# PROBLEM TO SOLVE
Repeat every entry exactly as it stands. Omit the images.

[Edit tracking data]
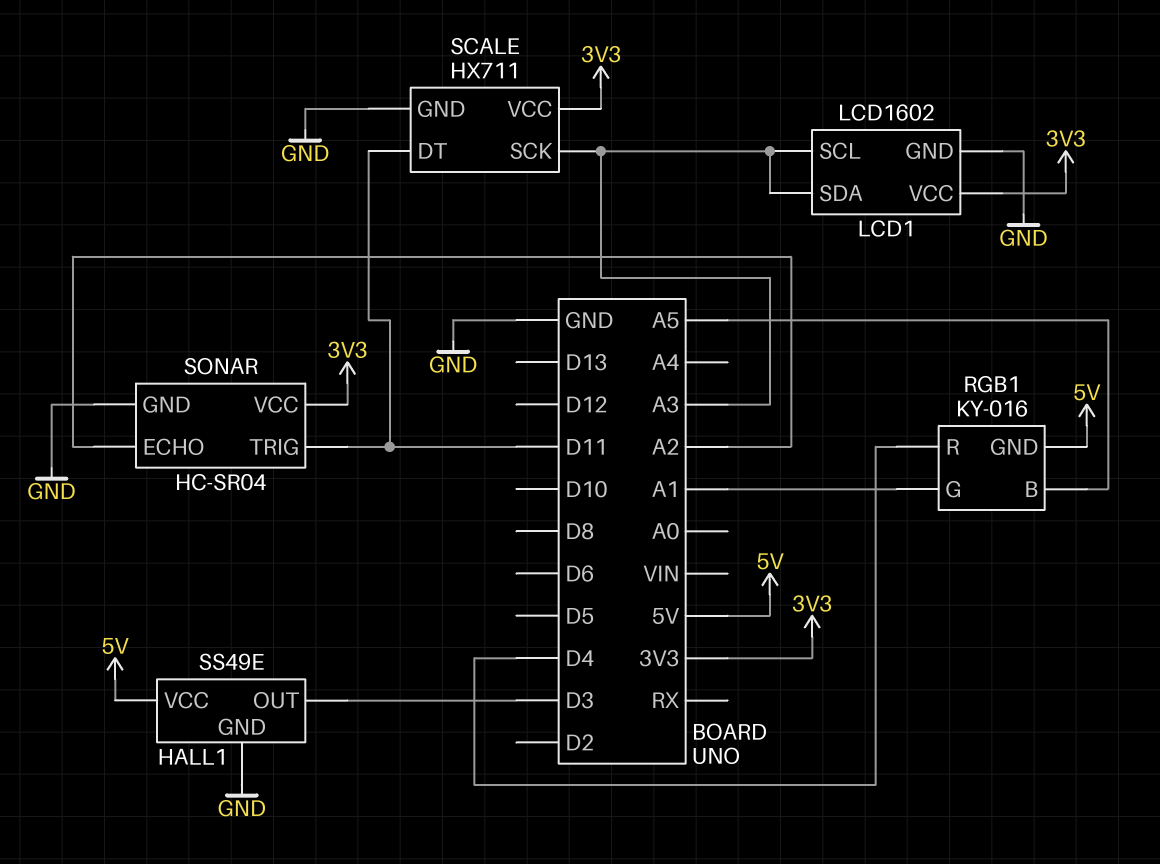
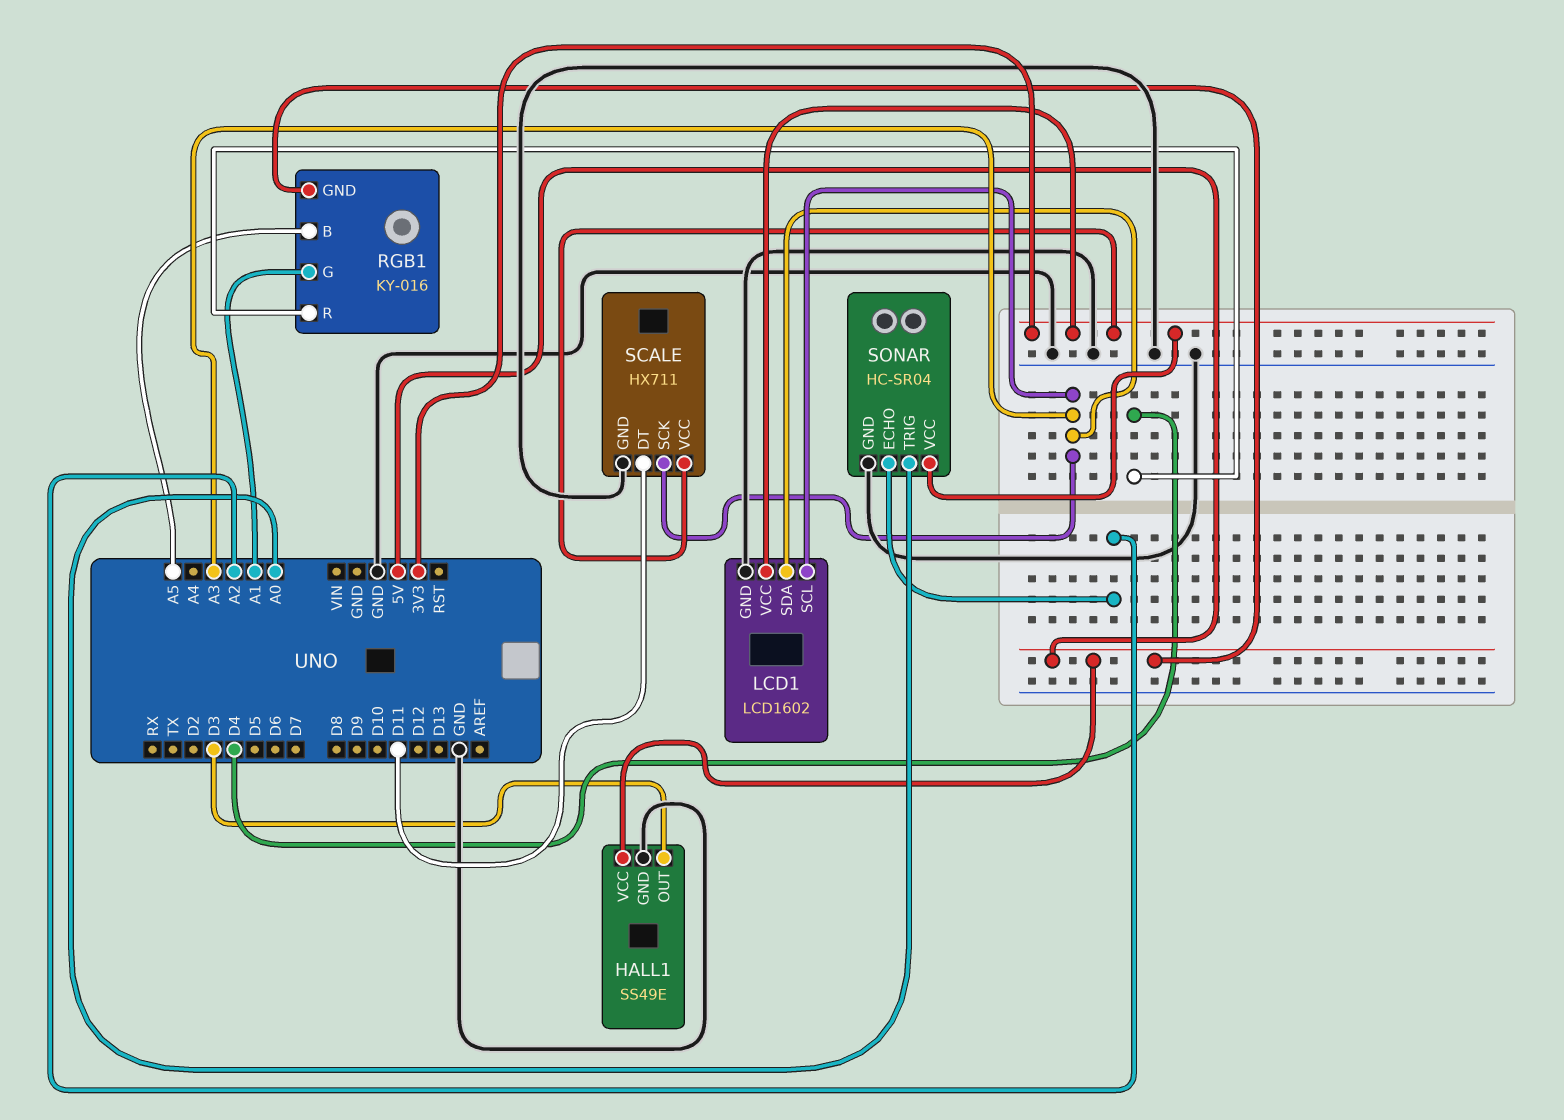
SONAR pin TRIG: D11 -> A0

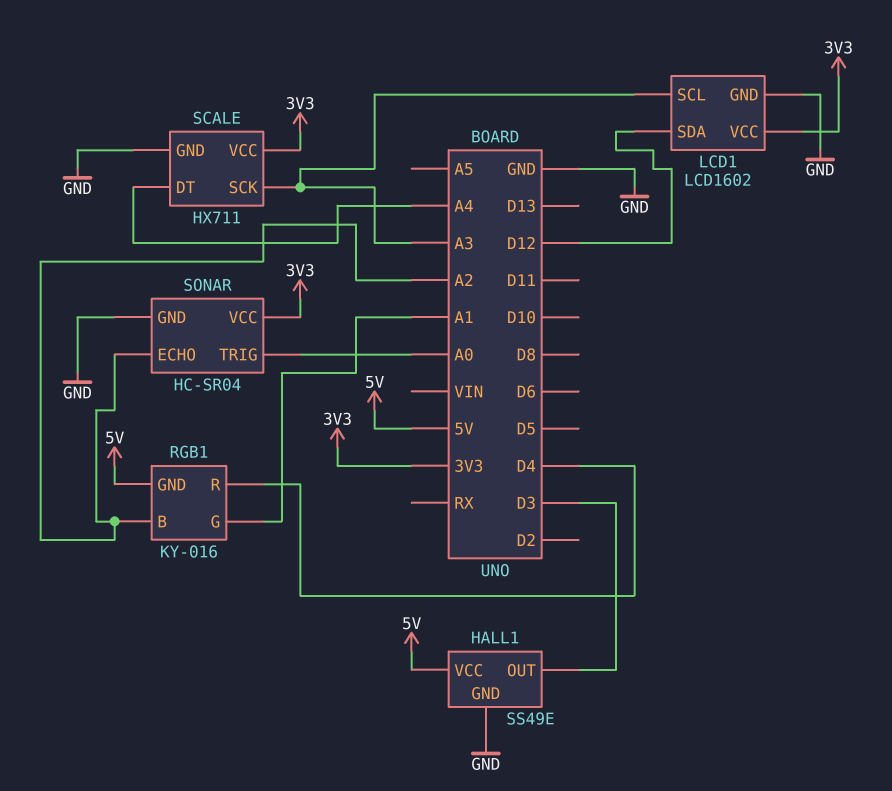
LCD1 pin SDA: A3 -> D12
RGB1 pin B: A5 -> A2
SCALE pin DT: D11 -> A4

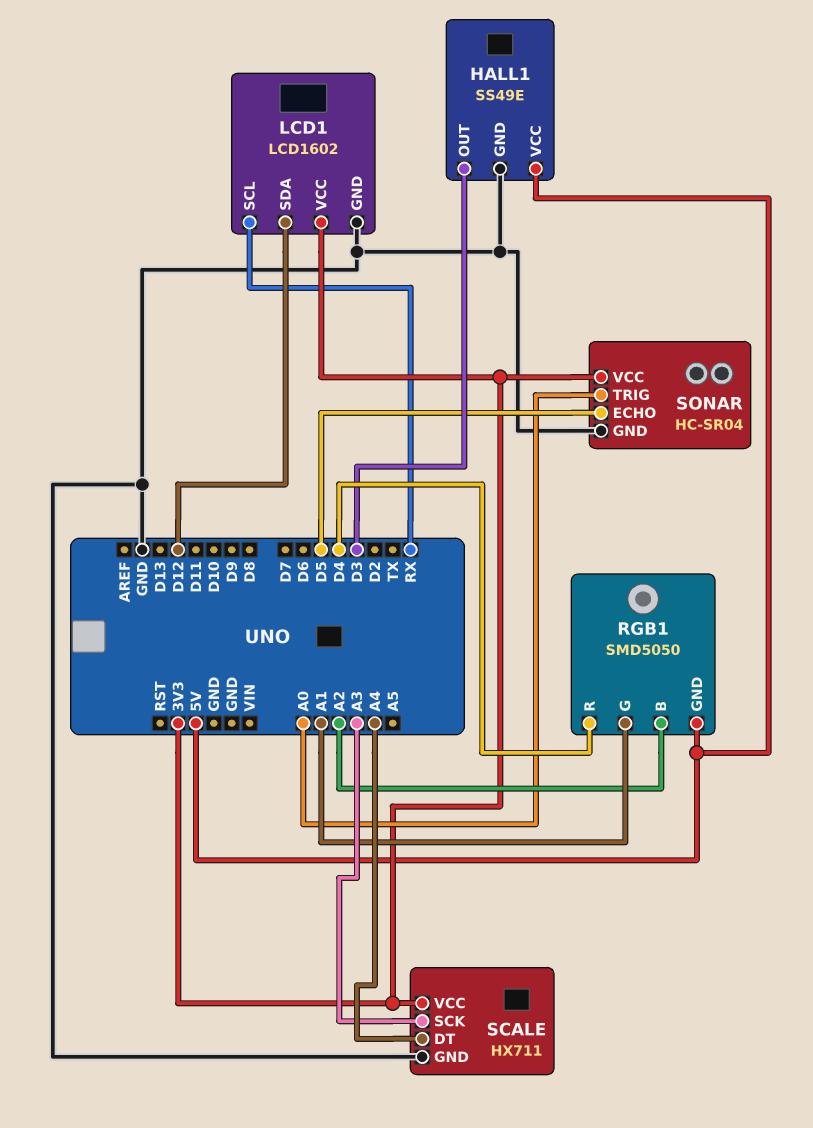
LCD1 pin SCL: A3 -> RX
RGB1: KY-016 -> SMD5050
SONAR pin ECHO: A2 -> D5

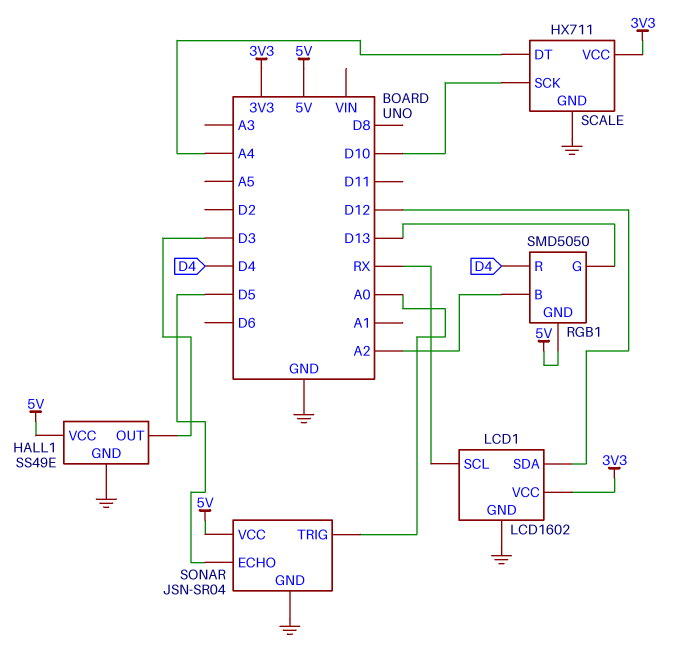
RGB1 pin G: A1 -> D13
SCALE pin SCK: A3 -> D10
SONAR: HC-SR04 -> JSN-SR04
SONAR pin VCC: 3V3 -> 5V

# RESULT BELOW
SONAR pin TRIG: D11 -> A0

LCD1 pin SDA: A3 -> D12
RGB1 pin B: A5 -> A2
SCALE pin DT: D11 -> A4

LCD1 pin SCL: A3 -> RX
RGB1: KY-016 -> SMD5050
SONAR pin ECHO: A2 -> D5

RGB1 pin G: A1 -> D13
SCALE pin SCK: A3 -> D10
SONAR: HC-SR04 -> JSN-SR04
SONAR pin VCC: 3V3 -> 5V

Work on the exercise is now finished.